→ The request
Render every line of the entries below as a JSON list of strings, one string per line, with blank lines omitted.

==== Material provided

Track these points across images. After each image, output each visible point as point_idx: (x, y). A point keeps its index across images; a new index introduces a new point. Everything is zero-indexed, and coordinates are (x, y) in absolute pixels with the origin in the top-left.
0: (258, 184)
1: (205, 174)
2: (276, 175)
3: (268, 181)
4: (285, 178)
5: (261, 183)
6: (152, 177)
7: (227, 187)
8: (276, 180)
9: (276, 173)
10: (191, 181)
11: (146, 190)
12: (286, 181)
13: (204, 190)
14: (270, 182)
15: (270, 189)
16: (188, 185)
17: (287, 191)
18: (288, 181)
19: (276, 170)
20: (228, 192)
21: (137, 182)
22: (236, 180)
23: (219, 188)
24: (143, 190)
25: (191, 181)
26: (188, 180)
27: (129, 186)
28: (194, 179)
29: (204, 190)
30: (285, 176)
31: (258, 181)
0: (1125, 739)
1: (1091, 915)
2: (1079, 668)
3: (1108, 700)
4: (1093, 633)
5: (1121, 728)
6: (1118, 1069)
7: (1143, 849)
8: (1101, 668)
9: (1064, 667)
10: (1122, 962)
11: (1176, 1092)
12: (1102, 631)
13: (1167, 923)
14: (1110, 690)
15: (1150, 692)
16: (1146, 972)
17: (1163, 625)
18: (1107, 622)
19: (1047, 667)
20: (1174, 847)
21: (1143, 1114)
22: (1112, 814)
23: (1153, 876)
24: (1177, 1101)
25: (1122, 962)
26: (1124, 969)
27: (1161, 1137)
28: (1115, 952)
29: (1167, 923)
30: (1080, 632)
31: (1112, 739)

========

→ Output
[
  "Track these points across images. After each image, output each visible point as point_idx: (x, y). A point keeps its index across images; a new index introduces a new point. Everything is zero-indexed, and coordinates are (x, y) in absolute pixels with the origin in the top-left.",
  "0: (258, 184)",
  "1: (205, 174)",
  "2: (276, 175)",
  "3: (268, 181)",
  "4: (285, 178)",
  "5: (261, 183)",
  "6: (152, 177)",
  "7: (227, 187)",
  "8: (276, 180)",
  "9: (276, 173)",
  "10: (191, 181)",
  "11: (146, 190)",
  "12: (286, 181)",
  "13: (204, 190)",
  "14: (270, 182)",
  "15: (270, 189)",
  "16: (188, 185)",
  "17: (287, 191)",
  "18: (288, 181)",
  "19: (276, 170)",
  "20: (228, 192)",
  "21: (137, 182)",
  "22: (236, 180)",
  "23: (219, 188)",
  "24: (143, 190)",
  "25: (191, 181)",
  "26: (188, 180)",
  "27: (129, 186)",
  "28: (194, 179)",
  "29: (204, 190)",
  "30: (285, 176)",
  "31: (258, 181)",
  "0: (1125, 739)",
  "1: (1091, 915)",
  "2: (1079, 668)",
  "3: (1108, 700)",
  "4: (1093, 633)",
  "5: (1121, 728)",
  "6: (1118, 1069)",
  "7: (1143, 849)",
  "8: (1101, 668)",
  "9: (1064, 667)",
  "10: (1122, 962)",
  "11: (1176, 1092)",
  "12: (1102, 631)",
  "13: (1167, 923)",
  "14: (1110, 690)",
  "15: (1150, 692)",
  "16: (1146, 972)",
  "17: (1163, 625)",
  "18: (1107, 622)",
  "19: (1047, 667)",
  "20: (1174, 847)",
  "21: (1143, 1114)",
  "22: (1112, 814)",
  "23: (1153, 876)",
  "24: (1177, 1101)",
  "25: (1122, 962)",
  "26: (1124, 969)",
  "27: (1161, 1137)",
  "28: (1115, 952)",
  "29: (1167, 923)",
  "30: (1080, 632)",
  "31: (1112, 739)"
]